▸ **Exercise goal**
Could each record be written out again exactly as it stands?

▸ **Items from a dataset**
== Segment start ==
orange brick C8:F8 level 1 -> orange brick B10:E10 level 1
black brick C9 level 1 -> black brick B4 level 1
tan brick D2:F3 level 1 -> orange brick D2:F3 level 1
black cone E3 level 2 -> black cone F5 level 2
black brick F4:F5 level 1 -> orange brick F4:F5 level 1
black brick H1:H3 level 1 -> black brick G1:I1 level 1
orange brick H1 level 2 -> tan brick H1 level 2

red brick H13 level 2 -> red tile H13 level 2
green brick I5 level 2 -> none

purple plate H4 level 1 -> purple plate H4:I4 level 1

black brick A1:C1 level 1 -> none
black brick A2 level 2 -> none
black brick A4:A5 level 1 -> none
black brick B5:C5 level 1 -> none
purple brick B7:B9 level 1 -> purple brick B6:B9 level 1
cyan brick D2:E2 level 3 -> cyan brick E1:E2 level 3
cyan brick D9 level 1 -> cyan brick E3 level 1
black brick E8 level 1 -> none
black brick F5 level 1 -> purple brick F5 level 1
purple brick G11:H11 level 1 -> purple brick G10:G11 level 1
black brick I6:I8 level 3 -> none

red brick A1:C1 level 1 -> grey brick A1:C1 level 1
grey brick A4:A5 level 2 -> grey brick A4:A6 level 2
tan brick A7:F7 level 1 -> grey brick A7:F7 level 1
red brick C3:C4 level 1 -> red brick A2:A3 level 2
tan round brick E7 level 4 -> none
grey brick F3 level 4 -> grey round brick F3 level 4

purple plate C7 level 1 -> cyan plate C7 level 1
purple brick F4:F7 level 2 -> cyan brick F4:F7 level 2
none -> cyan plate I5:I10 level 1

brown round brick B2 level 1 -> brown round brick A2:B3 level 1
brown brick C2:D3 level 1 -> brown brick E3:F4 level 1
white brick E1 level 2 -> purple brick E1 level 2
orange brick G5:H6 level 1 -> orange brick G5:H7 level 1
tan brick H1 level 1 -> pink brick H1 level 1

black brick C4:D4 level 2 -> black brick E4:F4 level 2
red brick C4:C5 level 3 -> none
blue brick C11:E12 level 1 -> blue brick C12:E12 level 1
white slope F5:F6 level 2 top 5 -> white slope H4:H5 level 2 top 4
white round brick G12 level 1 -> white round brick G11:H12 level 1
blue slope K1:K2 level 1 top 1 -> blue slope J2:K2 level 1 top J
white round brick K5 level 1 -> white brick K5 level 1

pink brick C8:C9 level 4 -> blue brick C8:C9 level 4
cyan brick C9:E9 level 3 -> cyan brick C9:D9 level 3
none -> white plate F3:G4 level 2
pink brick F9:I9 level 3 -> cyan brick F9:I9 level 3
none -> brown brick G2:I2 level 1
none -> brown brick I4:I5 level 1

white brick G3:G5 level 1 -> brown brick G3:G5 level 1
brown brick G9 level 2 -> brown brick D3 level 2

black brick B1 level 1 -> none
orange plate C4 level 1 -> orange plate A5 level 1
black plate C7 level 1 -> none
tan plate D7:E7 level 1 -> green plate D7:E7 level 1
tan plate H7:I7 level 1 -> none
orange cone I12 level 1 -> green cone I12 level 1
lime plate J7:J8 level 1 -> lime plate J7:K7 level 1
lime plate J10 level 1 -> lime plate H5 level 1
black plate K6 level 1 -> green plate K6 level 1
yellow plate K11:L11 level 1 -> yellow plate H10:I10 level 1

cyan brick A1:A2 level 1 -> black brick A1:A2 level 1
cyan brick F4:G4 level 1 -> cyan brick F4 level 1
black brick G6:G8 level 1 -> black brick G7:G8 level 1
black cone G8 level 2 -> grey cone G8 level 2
== Segment end ==
▸ **Result of this task**
orange brick C8:F8 level 1 -> orange brick B10:E10 level 1
black brick C9 level 1 -> black brick B4 level 1
tan brick D2:F3 level 1 -> orange brick D2:F3 level 1
black cone E3 level 2 -> black cone F5 level 2
black brick F4:F5 level 1 -> orange brick F4:F5 level 1
black brick H1:H3 level 1 -> black brick G1:I1 level 1
orange brick H1 level 2 -> tan brick H1 level 2

red brick H13 level 2 -> red tile H13 level 2
green brick I5 level 2 -> none

purple plate H4 level 1 -> purple plate H4:I4 level 1

black brick A1:C1 level 1 -> none
black brick A2 level 2 -> none
black brick A4:A5 level 1 -> none
black brick B5:C5 level 1 -> none
purple brick B7:B9 level 1 -> purple brick B6:B9 level 1
cyan brick D2:E2 level 3 -> cyan brick E1:E2 level 3
cyan brick D9 level 1 -> cyan brick E3 level 1
black brick E8 level 1 -> none
black brick F5 level 1 -> purple brick F5 level 1
purple brick G11:H11 level 1 -> purple brick G10:G11 level 1
black brick I6:I8 level 3 -> none

red brick A1:C1 level 1 -> grey brick A1:C1 level 1
grey brick A4:A5 level 2 -> grey brick A4:A6 level 2
tan brick A7:F7 level 1 -> grey brick A7:F7 level 1
red brick C3:C4 level 1 -> red brick A2:A3 level 2
tan round brick E7 level 4 -> none
grey brick F3 level 4 -> grey round brick F3 level 4

purple plate C7 level 1 -> cyan plate C7 level 1
purple brick F4:F7 level 2 -> cyan brick F4:F7 level 2
none -> cyan plate I5:I10 level 1

brown round brick B2 level 1 -> brown round brick A2:B3 level 1
brown brick C2:D3 level 1 -> brown brick E3:F4 level 1
white brick E1 level 2 -> purple brick E1 level 2
orange brick G5:H6 level 1 -> orange brick G5:H7 level 1
tan brick H1 level 1 -> pink brick H1 level 1

black brick C4:D4 level 2 -> black brick E4:F4 level 2
red brick C4:C5 level 3 -> none
blue brick C11:E12 level 1 -> blue brick C12:E12 level 1
white slope F5:F6 level 2 top 5 -> white slope H4:H5 level 2 top 4
white round brick G12 level 1 -> white round brick G11:H12 level 1
blue slope K1:K2 level 1 top 1 -> blue slope J2:K2 level 1 top J
white round brick K5 level 1 -> white brick K5 level 1

pink brick C8:C9 level 4 -> blue brick C8:C9 level 4
cyan brick C9:E9 level 3 -> cyan brick C9:D9 level 3
none -> white plate F3:G4 level 2
pink brick F9:I9 level 3 -> cyan brick F9:I9 level 3
none -> brown brick G2:I2 level 1
none -> brown brick I4:I5 level 1

white brick G3:G5 level 1 -> brown brick G3:G5 level 1
brown brick G9 level 2 -> brown brick D3 level 2

black brick B1 level 1 -> none
orange plate C4 level 1 -> orange plate A5 level 1
black plate C7 level 1 -> none
tan plate D7:E7 level 1 -> green plate D7:E7 level 1
tan plate H7:I7 level 1 -> none
orange cone I12 level 1 -> green cone I12 level 1
lime plate J7:J8 level 1 -> lime plate J7:K7 level 1
lime plate J10 level 1 -> lime plate H5 level 1
black plate K6 level 1 -> green plate K6 level 1
yellow plate K11:L11 level 1 -> yellow plate H10:I10 level 1

cyan brick A1:A2 level 1 -> black brick A1:A2 level 1
cyan brick F4:G4 level 1 -> cyan brick F4 level 1
black brick G6:G8 level 1 -> black brick G7:G8 level 1
black cone G8 level 2 -> grey cone G8 level 2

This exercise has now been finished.